Word for word, please restate the line that contains "RGB pin GND: 3V3 -> GND" and all lines after it through the end of the material, minus the pictures.
Segment Start: Record excerpts
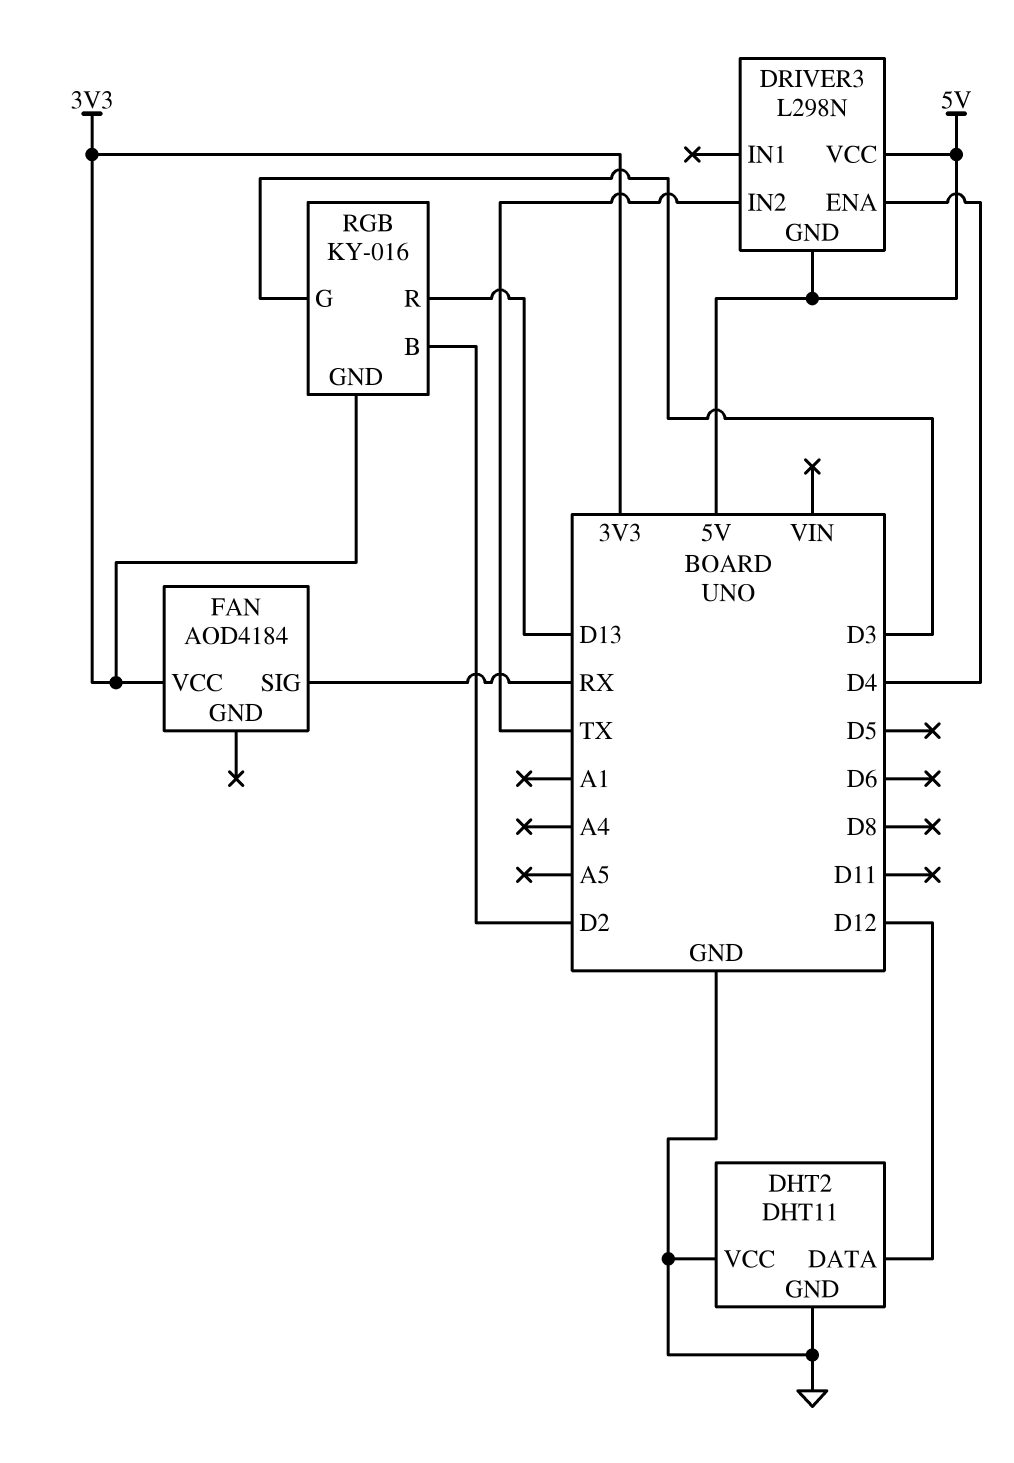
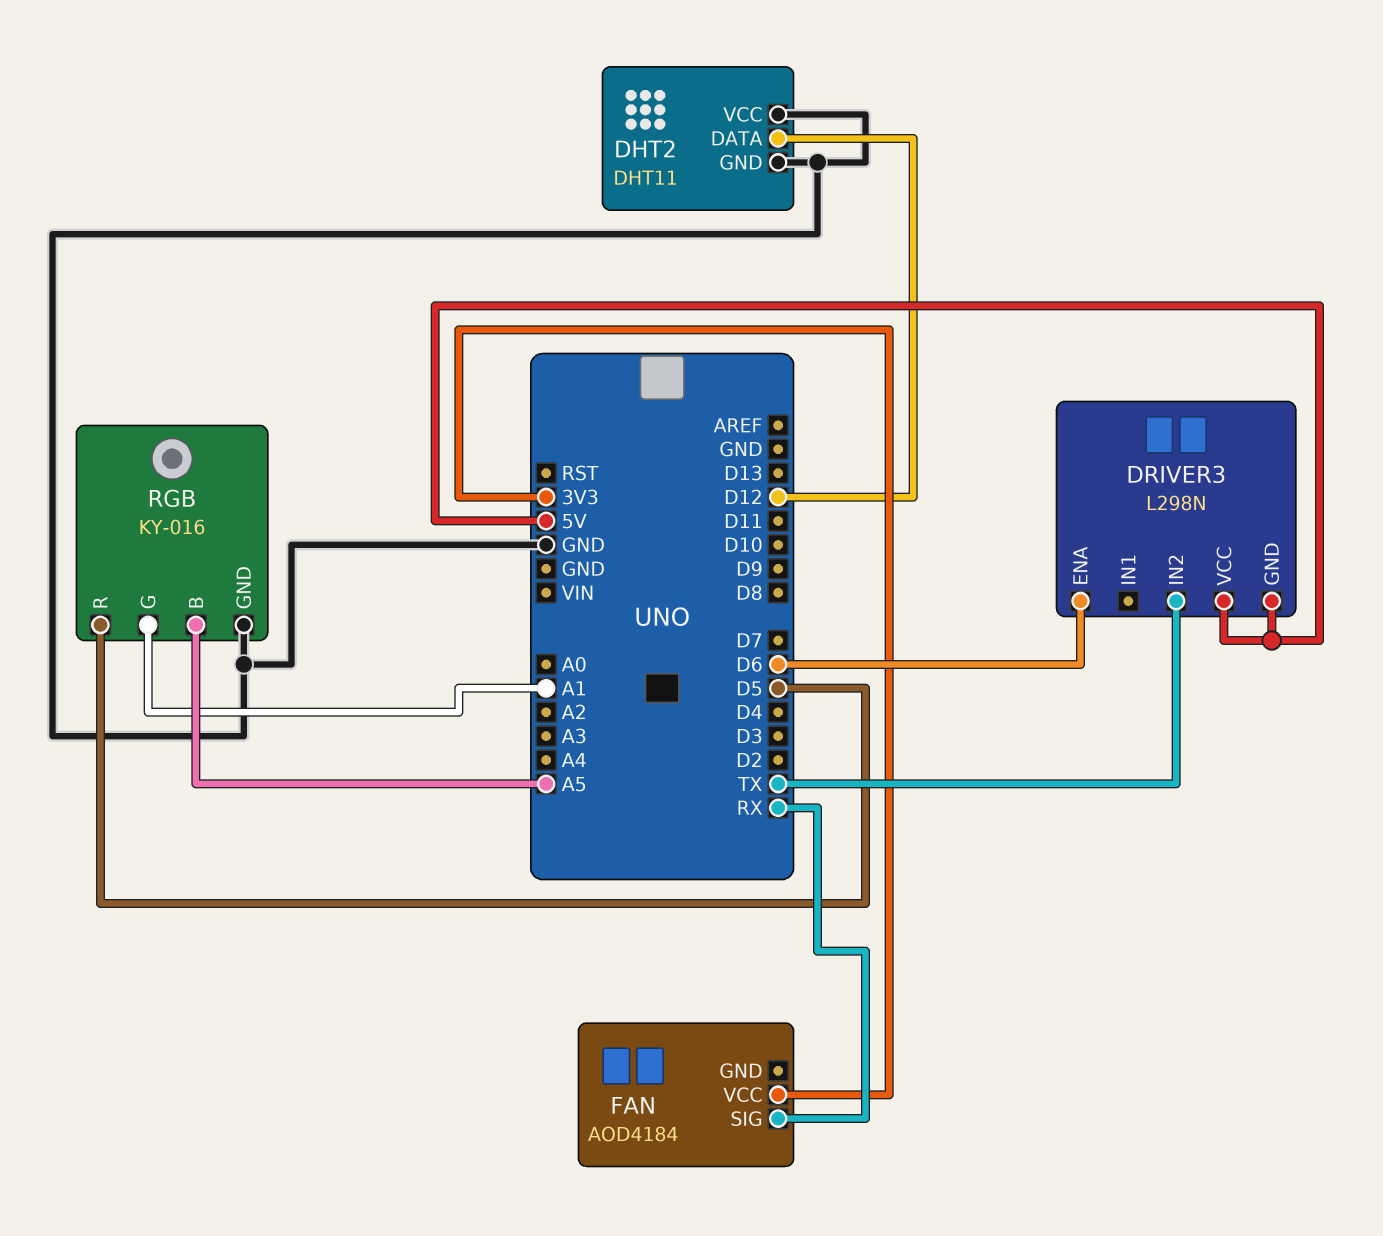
DRIVER3 pin ENA: D4 -> D6
RGB pin B: D2 -> A5
RGB pin G: D3 -> A1
RGB pin GND: 3V3 -> GND
RGB pin R: D13 -> D5

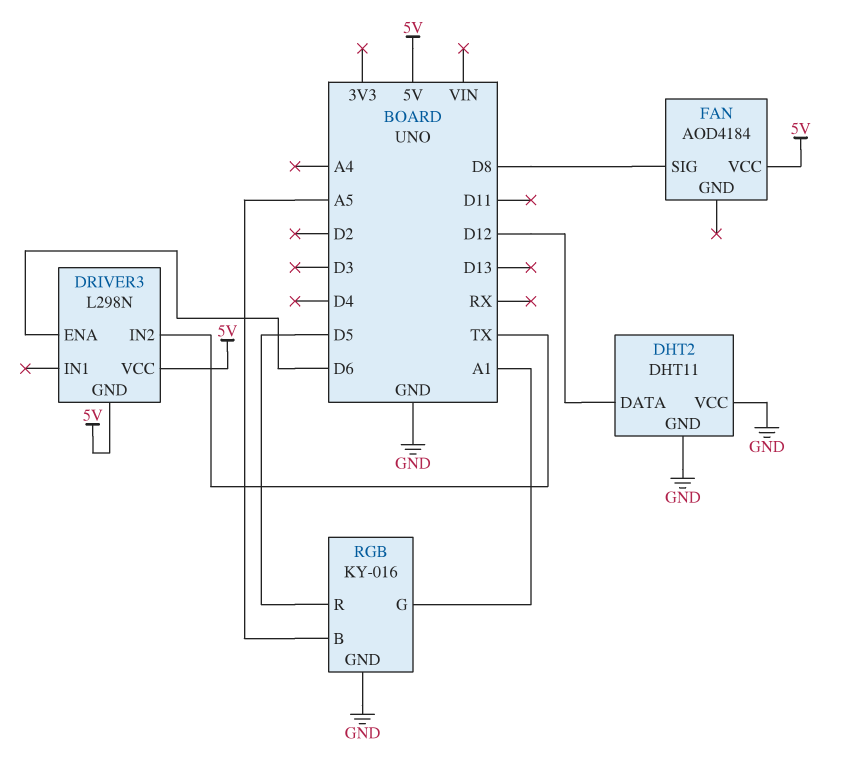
FAN pin SIG: RX -> D8
FAN pin VCC: 3V3 -> 5V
Segment End: Record excerpts
- [Finished task]
RGB pin GND: 3V3 -> GND
RGB pin R: D13 -> D5

FAN pin SIG: RX -> D8
FAN pin VCC: 3V3 -> 5V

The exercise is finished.